WORK TO BE COMPLETED:
Scan the records below for the line with "J5 pin 1: VLOAD -> GND" and the line with "J5 pin 2: COIL2 -> GND". Repeat those two lines and every line between them exactly, and nothing else.

(Change listing data)
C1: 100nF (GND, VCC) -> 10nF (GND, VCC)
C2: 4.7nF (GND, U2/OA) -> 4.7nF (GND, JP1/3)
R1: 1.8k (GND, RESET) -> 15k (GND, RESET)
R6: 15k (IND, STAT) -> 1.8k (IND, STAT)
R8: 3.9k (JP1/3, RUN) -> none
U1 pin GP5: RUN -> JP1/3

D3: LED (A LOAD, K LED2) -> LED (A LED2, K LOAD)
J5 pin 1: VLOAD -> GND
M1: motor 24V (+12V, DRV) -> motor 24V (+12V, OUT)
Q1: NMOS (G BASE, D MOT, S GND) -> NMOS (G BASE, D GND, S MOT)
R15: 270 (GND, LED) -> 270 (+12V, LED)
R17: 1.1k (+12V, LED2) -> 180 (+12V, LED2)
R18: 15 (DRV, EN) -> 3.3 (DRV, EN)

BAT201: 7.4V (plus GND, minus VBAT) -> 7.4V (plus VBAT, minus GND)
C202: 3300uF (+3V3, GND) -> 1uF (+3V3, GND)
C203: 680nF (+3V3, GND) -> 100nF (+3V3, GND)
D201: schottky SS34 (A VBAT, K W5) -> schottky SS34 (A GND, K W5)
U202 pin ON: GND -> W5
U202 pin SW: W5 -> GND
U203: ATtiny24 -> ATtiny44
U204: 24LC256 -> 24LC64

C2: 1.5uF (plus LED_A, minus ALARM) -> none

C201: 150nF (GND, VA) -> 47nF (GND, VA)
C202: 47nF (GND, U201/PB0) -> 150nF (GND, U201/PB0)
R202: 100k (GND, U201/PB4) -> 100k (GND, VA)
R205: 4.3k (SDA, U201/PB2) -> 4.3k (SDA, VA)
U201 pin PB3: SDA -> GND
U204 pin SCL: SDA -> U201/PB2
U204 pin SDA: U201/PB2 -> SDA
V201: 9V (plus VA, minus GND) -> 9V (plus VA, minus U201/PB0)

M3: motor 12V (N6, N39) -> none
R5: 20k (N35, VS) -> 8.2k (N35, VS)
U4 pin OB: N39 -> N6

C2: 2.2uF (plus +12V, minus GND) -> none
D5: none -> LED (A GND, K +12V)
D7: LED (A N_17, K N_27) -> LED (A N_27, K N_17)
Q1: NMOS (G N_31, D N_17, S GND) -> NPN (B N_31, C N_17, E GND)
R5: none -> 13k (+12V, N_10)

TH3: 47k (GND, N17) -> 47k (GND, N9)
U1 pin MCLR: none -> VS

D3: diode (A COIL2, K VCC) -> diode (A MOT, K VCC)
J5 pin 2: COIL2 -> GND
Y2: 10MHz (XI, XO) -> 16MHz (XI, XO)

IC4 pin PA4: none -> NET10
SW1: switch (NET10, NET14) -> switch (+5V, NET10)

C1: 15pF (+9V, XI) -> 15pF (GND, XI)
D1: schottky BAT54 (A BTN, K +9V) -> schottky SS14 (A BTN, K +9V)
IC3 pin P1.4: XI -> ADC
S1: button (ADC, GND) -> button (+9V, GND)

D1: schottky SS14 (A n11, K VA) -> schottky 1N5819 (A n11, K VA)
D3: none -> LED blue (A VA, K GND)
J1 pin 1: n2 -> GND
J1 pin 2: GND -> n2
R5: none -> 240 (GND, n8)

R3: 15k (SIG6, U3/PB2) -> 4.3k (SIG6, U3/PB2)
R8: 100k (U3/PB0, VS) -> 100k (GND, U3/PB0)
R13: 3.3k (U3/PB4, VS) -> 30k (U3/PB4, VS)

THE COMPLETED TASK:
J5 pin 1: VLOAD -> GND
M1: motor 24V (+12V, DRV) -> motor 24V (+12V, OUT)
Q1: NMOS (G BASE, D MOT, S GND) -> NMOS (G BASE, D GND, S MOT)
R15: 270 (GND, LED) -> 270 (+12V, LED)
R17: 1.1k (+12V, LED2) -> 180 (+12V, LED2)
R18: 15 (DRV, EN) -> 3.3 (DRV, EN)

BAT201: 7.4V (plus GND, minus VBAT) -> 7.4V (plus VBAT, minus GND)
C202: 3300uF (+3V3, GND) -> 1uF (+3V3, GND)
C203: 680nF (+3V3, GND) -> 100nF (+3V3, GND)
D201: schottky SS34 (A VBAT, K W5) -> schottky SS34 (A GND, K W5)
U202 pin ON: GND -> W5
U202 pin SW: W5 -> GND
U203: ATtiny24 -> ATtiny44
U204: 24LC256 -> 24LC64

C2: 1.5uF (plus LED_A, minus ALARM) -> none

C201: 150nF (GND, VA) -> 47nF (GND, VA)
C202: 47nF (GND, U201/PB0) -> 150nF (GND, U201/PB0)
R202: 100k (GND, U201/PB4) -> 100k (GND, VA)
R205: 4.3k (SDA, U201/PB2) -> 4.3k (SDA, VA)
U201 pin PB3: SDA -> GND
U204 pin SCL: SDA -> U201/PB2
U204 pin SDA: U201/PB2 -> SDA
V201: 9V (plus VA, minus GND) -> 9V (plus VA, minus U201/PB0)

M3: motor 12V (N6, N39) -> none
R5: 20k (N35, VS) -> 8.2k (N35, VS)
U4 pin OB: N39 -> N6

C2: 2.2uF (plus +12V, minus GND) -> none
D5: none -> LED (A GND, K +12V)
D7: LED (A N_17, K N_27) -> LED (A N_27, K N_17)
Q1: NMOS (G N_31, D N_17, S GND) -> NPN (B N_31, C N_17, E GND)
R5: none -> 13k (+12V, N_10)

TH3: 47k (GND, N17) -> 47k (GND, N9)
U1 pin MCLR: none -> VS

D3: diode (A COIL2, K VCC) -> diode (A MOT, K VCC)
J5 pin 2: COIL2 -> GND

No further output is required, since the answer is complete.